PROBLEM DESCRIPTION:
Find the line containing "BT pin RXD: TX0 -> D21" in the records below. Copy exactly that line and each one after it, ending at the line containing "GPS pin TX: D4 -> D1", and nothing more.

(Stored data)
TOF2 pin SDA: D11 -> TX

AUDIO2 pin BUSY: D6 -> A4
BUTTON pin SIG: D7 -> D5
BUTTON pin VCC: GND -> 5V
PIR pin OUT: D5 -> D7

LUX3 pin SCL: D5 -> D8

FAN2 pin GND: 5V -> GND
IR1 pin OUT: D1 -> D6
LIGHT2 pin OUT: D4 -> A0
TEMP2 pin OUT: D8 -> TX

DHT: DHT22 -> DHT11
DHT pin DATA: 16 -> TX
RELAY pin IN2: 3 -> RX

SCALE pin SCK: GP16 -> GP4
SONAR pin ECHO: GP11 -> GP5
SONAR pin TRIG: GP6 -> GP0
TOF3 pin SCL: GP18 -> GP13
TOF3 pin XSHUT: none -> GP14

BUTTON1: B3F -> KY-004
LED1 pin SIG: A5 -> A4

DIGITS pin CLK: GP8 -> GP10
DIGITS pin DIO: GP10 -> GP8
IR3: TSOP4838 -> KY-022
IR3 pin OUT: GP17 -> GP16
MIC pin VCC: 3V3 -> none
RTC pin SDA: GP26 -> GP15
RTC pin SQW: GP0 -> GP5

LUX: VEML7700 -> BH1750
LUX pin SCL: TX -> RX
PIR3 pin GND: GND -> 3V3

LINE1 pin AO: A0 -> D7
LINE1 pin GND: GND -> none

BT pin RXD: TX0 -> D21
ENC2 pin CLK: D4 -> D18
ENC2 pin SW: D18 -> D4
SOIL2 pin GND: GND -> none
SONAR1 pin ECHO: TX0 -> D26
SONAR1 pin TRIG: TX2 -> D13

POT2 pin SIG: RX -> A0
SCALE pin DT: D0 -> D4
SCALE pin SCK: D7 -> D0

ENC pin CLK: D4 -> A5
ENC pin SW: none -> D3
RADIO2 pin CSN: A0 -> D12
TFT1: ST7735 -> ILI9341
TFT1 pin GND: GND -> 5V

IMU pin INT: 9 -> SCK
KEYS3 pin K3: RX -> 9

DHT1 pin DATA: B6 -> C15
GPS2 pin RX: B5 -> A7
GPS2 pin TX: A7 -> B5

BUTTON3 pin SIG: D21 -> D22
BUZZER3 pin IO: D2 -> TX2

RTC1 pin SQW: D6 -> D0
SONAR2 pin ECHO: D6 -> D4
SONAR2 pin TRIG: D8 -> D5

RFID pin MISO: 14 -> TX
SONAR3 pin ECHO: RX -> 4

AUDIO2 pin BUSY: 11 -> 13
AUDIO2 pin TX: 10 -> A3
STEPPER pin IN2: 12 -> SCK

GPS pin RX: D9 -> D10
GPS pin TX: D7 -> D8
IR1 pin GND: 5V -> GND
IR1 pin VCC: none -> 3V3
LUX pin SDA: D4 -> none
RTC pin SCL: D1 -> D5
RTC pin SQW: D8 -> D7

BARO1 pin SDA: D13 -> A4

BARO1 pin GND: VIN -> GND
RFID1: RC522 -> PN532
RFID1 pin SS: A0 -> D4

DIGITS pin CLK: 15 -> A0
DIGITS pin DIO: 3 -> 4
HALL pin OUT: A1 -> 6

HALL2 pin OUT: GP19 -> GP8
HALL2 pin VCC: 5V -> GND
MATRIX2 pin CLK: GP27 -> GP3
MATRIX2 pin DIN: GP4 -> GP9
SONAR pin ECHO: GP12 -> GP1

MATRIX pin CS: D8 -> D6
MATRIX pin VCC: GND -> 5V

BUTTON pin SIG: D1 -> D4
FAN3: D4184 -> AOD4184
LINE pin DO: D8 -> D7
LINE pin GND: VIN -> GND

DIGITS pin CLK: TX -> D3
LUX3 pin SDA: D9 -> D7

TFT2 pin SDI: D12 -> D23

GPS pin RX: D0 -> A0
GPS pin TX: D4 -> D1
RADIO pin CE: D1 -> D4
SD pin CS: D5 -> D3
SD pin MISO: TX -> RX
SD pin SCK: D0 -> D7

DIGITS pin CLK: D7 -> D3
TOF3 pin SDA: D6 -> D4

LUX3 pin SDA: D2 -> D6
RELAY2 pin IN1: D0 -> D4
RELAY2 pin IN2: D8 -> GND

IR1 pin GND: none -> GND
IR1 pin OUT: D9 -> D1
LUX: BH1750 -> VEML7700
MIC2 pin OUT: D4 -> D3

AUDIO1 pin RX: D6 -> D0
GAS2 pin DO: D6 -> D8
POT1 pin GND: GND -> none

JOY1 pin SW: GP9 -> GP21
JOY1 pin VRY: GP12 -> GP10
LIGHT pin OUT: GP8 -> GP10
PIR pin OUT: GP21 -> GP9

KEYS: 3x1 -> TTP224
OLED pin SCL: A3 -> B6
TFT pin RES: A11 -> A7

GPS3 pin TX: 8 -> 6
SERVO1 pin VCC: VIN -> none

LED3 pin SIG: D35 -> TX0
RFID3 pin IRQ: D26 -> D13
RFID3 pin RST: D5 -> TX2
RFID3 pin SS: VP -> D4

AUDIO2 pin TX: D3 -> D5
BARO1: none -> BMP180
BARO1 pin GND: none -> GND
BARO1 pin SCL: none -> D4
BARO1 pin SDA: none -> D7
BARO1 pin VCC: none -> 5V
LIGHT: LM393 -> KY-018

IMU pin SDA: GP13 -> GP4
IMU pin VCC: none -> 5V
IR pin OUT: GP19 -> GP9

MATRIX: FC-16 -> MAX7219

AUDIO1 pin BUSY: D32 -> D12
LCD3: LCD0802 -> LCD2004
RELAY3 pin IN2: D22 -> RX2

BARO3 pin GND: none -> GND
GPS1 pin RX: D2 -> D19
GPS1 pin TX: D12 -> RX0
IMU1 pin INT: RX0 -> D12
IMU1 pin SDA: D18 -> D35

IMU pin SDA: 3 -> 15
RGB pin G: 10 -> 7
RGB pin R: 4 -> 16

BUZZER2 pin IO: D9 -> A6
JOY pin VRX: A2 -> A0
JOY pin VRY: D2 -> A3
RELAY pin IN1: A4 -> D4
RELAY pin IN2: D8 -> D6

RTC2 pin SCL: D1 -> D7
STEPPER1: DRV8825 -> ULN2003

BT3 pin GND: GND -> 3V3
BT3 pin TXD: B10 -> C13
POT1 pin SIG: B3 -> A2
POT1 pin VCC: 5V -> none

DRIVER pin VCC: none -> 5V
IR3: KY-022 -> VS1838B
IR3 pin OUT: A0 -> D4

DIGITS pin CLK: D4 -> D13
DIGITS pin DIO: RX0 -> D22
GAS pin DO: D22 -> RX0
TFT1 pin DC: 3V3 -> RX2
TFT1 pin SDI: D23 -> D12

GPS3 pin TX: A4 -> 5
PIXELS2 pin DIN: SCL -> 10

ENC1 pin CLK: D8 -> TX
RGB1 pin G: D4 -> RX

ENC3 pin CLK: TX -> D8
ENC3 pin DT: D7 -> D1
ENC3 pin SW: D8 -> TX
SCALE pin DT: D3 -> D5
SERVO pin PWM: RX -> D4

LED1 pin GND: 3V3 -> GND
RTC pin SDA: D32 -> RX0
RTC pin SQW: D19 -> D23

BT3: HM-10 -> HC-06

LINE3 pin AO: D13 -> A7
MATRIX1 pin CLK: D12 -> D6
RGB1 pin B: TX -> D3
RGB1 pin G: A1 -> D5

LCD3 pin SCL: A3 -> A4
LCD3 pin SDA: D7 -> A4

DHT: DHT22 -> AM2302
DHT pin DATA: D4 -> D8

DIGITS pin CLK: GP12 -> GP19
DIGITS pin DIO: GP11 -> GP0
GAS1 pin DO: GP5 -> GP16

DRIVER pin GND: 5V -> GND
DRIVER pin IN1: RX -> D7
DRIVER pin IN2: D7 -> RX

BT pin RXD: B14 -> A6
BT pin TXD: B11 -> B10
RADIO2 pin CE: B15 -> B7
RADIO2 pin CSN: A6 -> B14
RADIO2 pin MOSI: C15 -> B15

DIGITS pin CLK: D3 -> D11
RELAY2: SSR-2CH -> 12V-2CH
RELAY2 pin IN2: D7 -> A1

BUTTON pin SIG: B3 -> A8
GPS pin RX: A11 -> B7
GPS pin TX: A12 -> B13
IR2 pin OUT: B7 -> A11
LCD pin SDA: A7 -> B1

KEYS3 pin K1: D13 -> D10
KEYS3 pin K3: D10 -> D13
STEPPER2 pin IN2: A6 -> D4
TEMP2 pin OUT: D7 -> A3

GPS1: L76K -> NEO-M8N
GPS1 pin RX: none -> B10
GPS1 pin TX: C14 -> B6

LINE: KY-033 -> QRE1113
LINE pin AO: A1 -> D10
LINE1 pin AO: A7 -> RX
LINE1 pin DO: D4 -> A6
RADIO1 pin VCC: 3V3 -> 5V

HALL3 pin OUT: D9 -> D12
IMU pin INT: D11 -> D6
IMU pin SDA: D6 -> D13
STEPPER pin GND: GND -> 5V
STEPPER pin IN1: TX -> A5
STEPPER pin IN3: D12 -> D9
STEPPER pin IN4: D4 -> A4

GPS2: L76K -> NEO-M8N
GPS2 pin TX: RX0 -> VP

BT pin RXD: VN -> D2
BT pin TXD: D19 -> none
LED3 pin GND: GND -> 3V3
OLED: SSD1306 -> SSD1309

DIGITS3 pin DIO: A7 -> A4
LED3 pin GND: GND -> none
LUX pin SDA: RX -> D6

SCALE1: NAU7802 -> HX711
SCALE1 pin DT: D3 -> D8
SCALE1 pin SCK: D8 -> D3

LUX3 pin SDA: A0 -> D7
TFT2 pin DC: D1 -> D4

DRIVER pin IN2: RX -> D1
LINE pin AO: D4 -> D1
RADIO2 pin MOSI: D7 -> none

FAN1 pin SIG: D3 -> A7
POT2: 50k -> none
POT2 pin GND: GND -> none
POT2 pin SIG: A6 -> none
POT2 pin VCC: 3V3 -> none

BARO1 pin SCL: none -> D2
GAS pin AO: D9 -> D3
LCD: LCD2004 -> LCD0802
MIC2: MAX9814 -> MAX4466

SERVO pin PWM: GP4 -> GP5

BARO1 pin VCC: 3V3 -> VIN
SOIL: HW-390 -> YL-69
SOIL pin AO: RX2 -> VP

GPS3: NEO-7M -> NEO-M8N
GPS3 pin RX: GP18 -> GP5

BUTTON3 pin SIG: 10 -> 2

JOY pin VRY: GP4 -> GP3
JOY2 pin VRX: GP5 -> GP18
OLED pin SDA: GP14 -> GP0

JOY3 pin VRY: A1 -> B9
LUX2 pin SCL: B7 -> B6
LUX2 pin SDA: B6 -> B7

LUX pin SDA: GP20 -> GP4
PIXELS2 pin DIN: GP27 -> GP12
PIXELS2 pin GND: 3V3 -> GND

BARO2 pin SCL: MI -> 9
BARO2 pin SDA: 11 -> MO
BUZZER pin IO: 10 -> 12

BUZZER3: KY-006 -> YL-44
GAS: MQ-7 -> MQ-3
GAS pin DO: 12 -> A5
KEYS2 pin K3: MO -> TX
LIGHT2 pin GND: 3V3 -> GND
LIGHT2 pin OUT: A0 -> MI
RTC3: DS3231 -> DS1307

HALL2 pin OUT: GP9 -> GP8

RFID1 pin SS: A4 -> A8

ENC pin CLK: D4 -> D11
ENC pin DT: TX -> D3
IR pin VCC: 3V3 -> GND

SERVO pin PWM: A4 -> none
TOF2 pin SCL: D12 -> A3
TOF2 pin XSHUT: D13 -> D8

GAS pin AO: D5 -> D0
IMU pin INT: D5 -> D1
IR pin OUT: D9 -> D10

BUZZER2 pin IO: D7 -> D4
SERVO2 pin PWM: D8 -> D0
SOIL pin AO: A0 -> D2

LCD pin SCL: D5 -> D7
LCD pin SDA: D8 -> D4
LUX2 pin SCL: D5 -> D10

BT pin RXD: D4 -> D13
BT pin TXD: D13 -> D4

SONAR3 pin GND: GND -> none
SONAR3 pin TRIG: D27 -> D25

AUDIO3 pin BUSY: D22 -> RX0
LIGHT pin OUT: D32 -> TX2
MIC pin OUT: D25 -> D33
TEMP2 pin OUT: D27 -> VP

WORKED SOLUTION:
BT pin RXD: TX0 -> D21
ENC2 pin CLK: D4 -> D18
ENC2 pin SW: D18 -> D4
SOIL2 pin GND: GND -> none
SONAR1 pin ECHO: TX0 -> D26
SONAR1 pin TRIG: TX2 -> D13

POT2 pin SIG: RX -> A0
SCALE pin DT: D0 -> D4
SCALE pin SCK: D7 -> D0

ENC pin CLK: D4 -> A5
ENC pin SW: none -> D3
RADIO2 pin CSN: A0 -> D12
TFT1: ST7735 -> ILI9341
TFT1 pin GND: GND -> 5V

IMU pin INT: 9 -> SCK
KEYS3 pin K3: RX -> 9

DHT1 pin DATA: B6 -> C15
GPS2 pin RX: B5 -> A7
GPS2 pin TX: A7 -> B5

BUTTON3 pin SIG: D21 -> D22
BUZZER3 pin IO: D2 -> TX2

RTC1 pin SQW: D6 -> D0
SONAR2 pin ECHO: D6 -> D4
SONAR2 pin TRIG: D8 -> D5

RFID pin MISO: 14 -> TX
SONAR3 pin ECHO: RX -> 4

AUDIO2 pin BUSY: 11 -> 13
AUDIO2 pin TX: 10 -> A3
STEPPER pin IN2: 12 -> SCK

GPS pin RX: D9 -> D10
GPS pin TX: D7 -> D8
IR1 pin GND: 5V -> GND
IR1 pin VCC: none -> 3V3
LUX pin SDA: D4 -> none
RTC pin SCL: D1 -> D5
RTC pin SQW: D8 -> D7

BARO1 pin SDA: D13 -> A4

BARO1 pin GND: VIN -> GND
RFID1: RC522 -> PN532
RFID1 pin SS: A0 -> D4

DIGITS pin CLK: 15 -> A0
DIGITS pin DIO: 3 -> 4
HALL pin OUT: A1 -> 6

HALL2 pin OUT: GP19 -> GP8
HALL2 pin VCC: 5V -> GND
MATRIX2 pin CLK: GP27 -> GP3
MATRIX2 pin DIN: GP4 -> GP9
SONAR pin ECHO: GP12 -> GP1

MATRIX pin CS: D8 -> D6
MATRIX pin VCC: GND -> 5V

BUTTON pin SIG: D1 -> D4
FAN3: D4184 -> AOD4184
LINE pin DO: D8 -> D7
LINE pin GND: VIN -> GND

DIGITS pin CLK: TX -> D3
LUX3 pin SDA: D9 -> D7

TFT2 pin SDI: D12 -> D23

GPS pin RX: D0 -> A0
GPS pin TX: D4 -> D1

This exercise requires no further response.